Data for review:
────────────────────
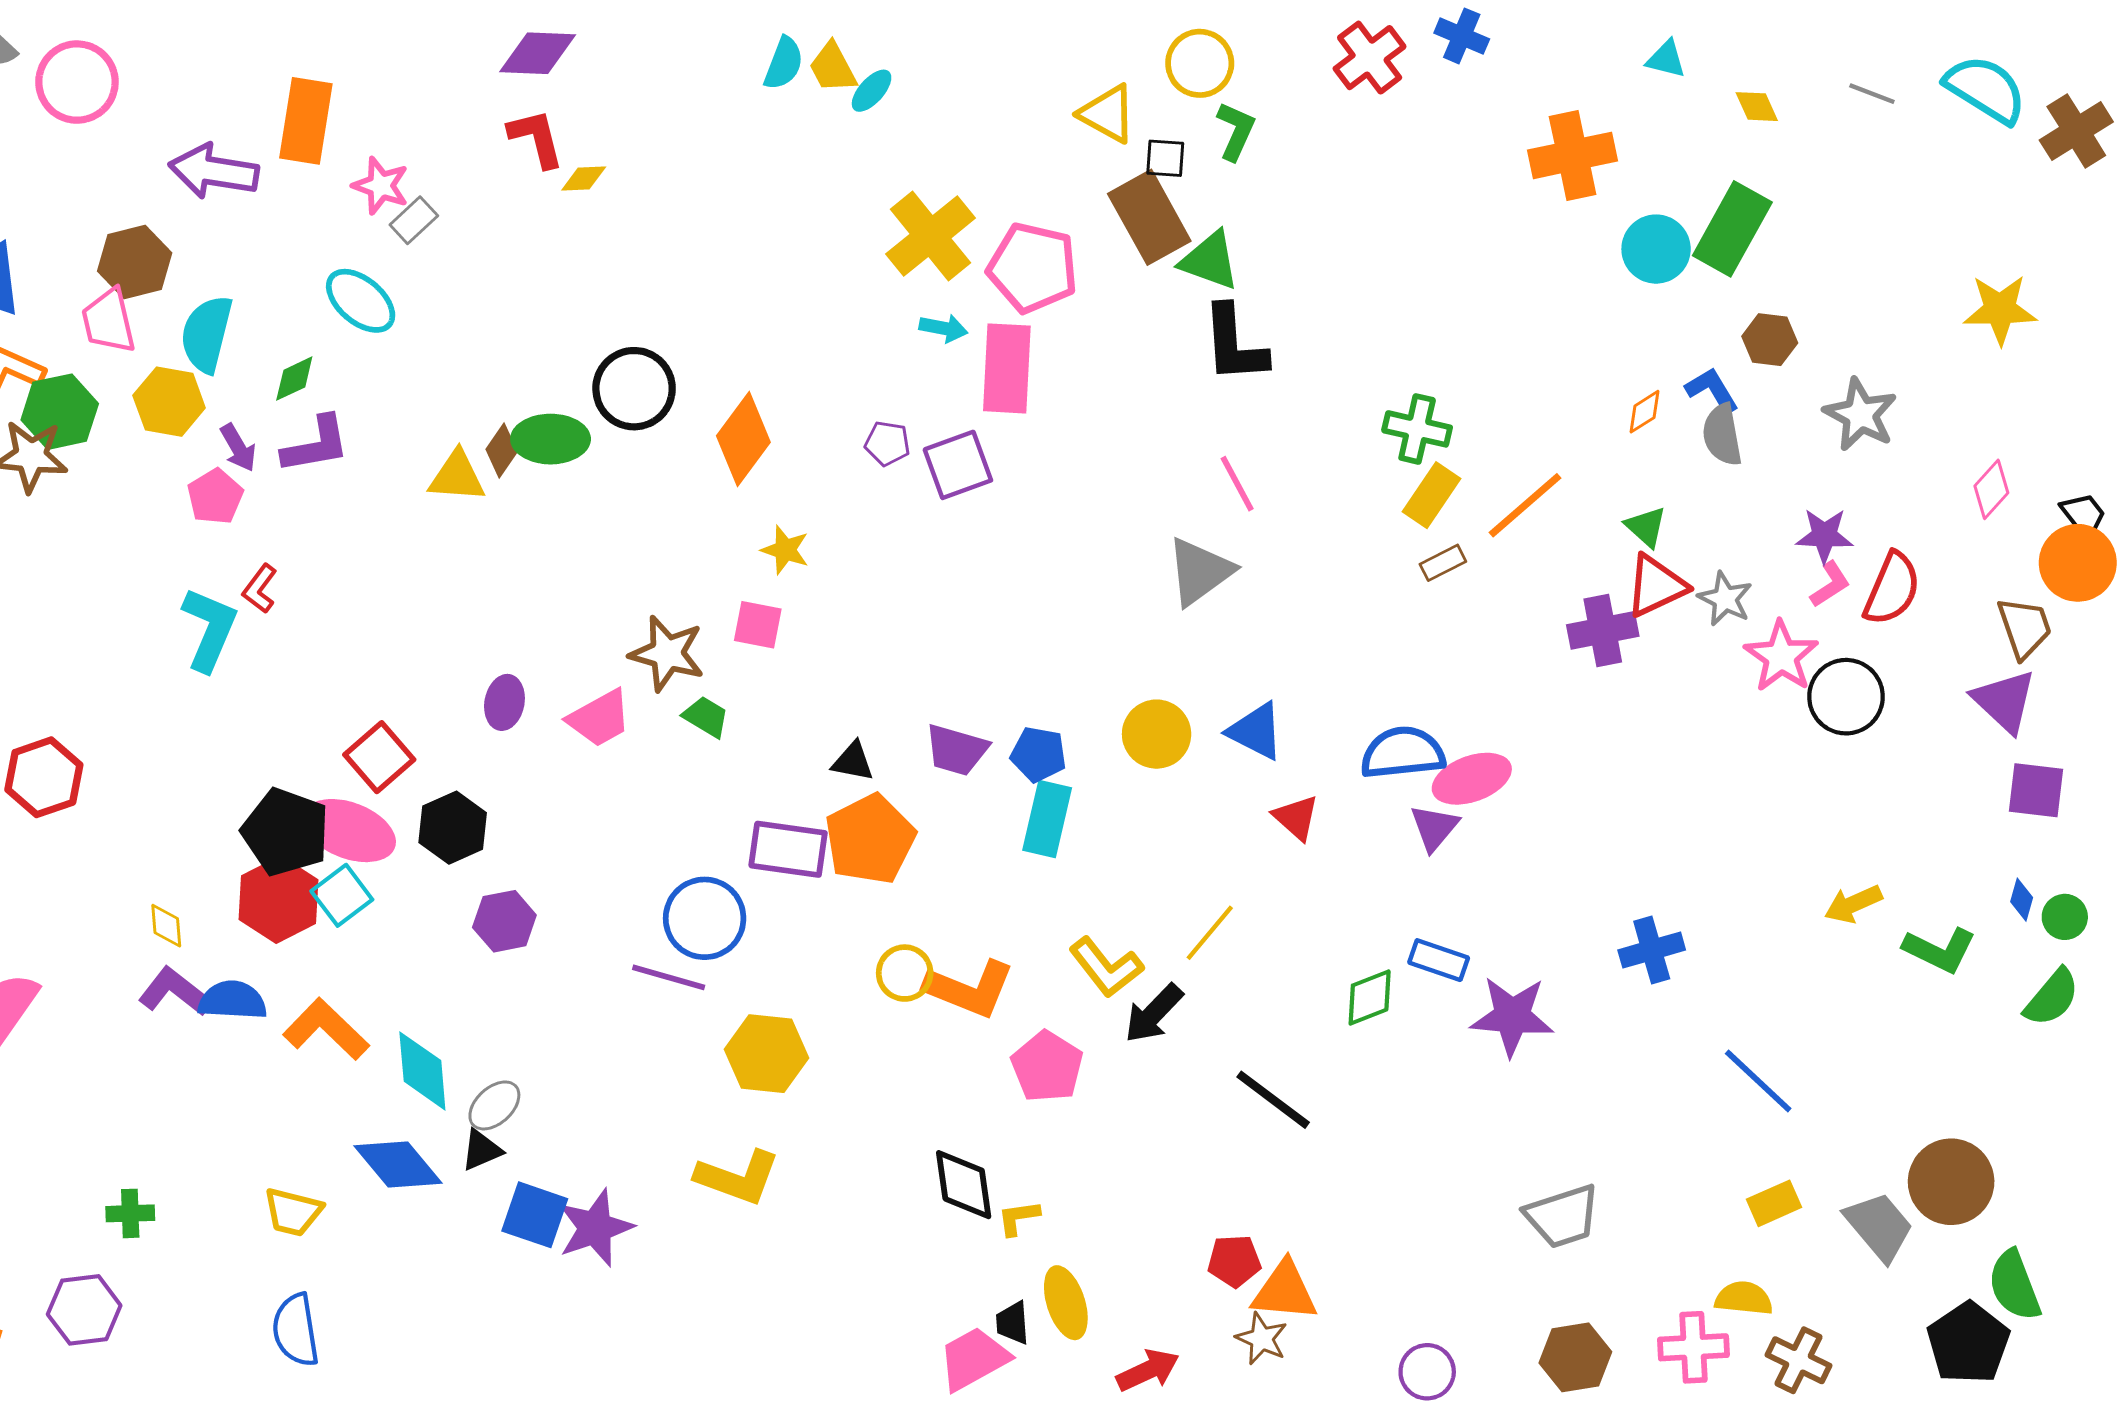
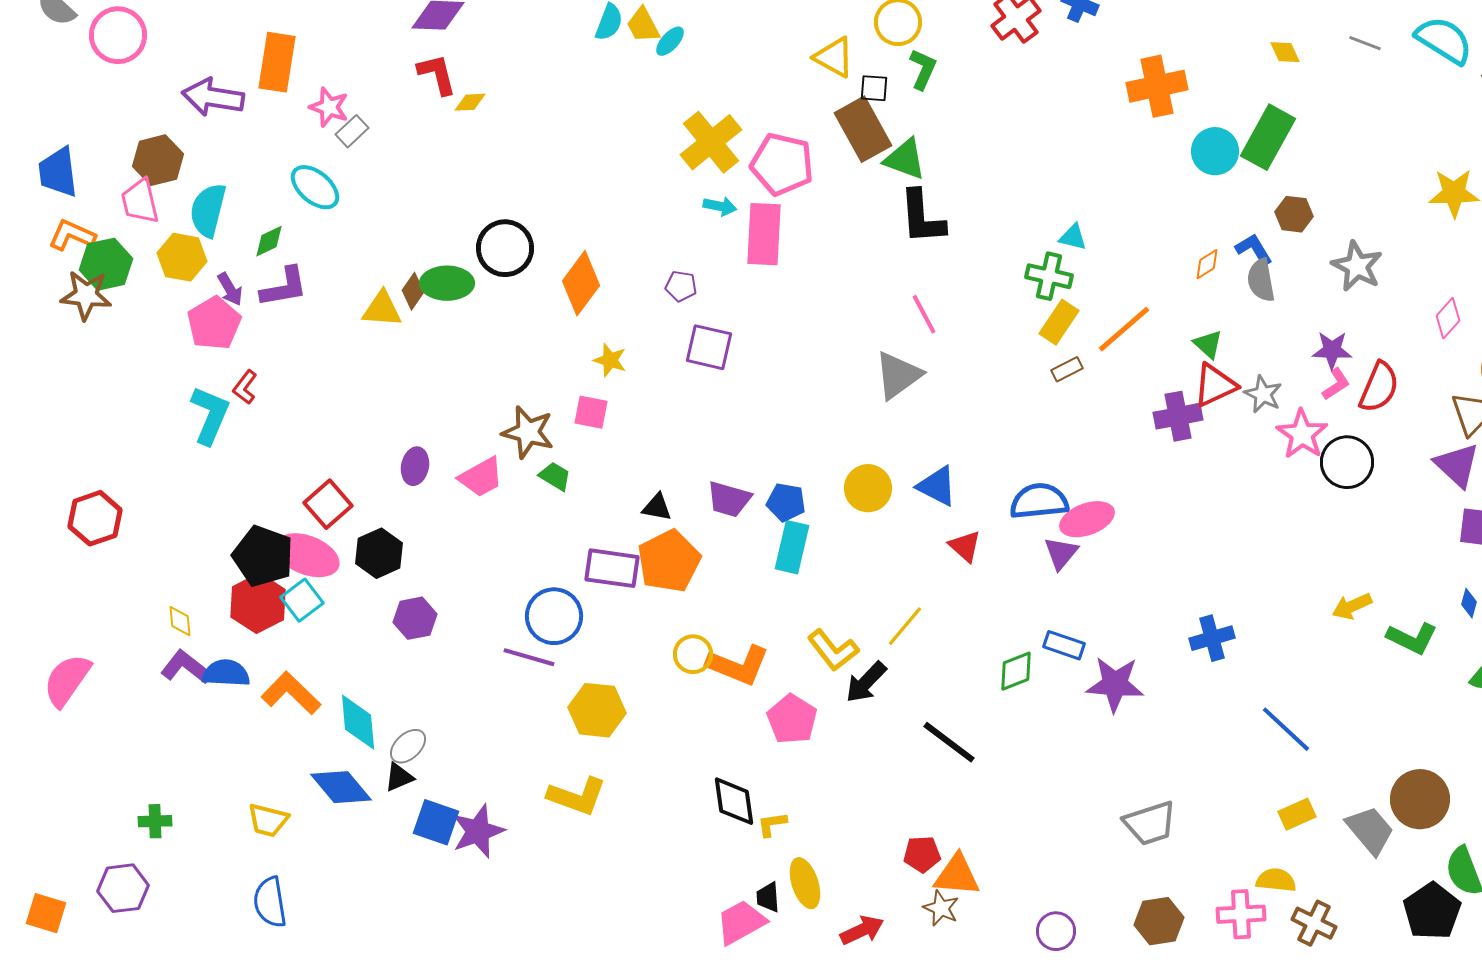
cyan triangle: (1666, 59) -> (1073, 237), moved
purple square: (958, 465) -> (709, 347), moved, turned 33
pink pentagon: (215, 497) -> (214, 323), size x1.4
────────────────────
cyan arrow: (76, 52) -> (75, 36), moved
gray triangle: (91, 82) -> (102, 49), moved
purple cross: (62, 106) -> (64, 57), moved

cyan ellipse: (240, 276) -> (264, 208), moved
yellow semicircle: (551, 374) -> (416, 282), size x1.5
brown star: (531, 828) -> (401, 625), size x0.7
────────────────────
Required work: Of the entries above, repeat exactly the lines between the line with "purple cross: (62, 106) -> (64, 57), moved" and the line with "brown star: (531, 828)", inclusive, and no others.

Your solution:
purple cross: (62, 106) -> (64, 57), moved

cyan ellipse: (240, 276) -> (264, 208), moved
yellow semicircle: (551, 374) -> (416, 282), size x1.5
brown star: (531, 828) -> (401, 625), size x0.7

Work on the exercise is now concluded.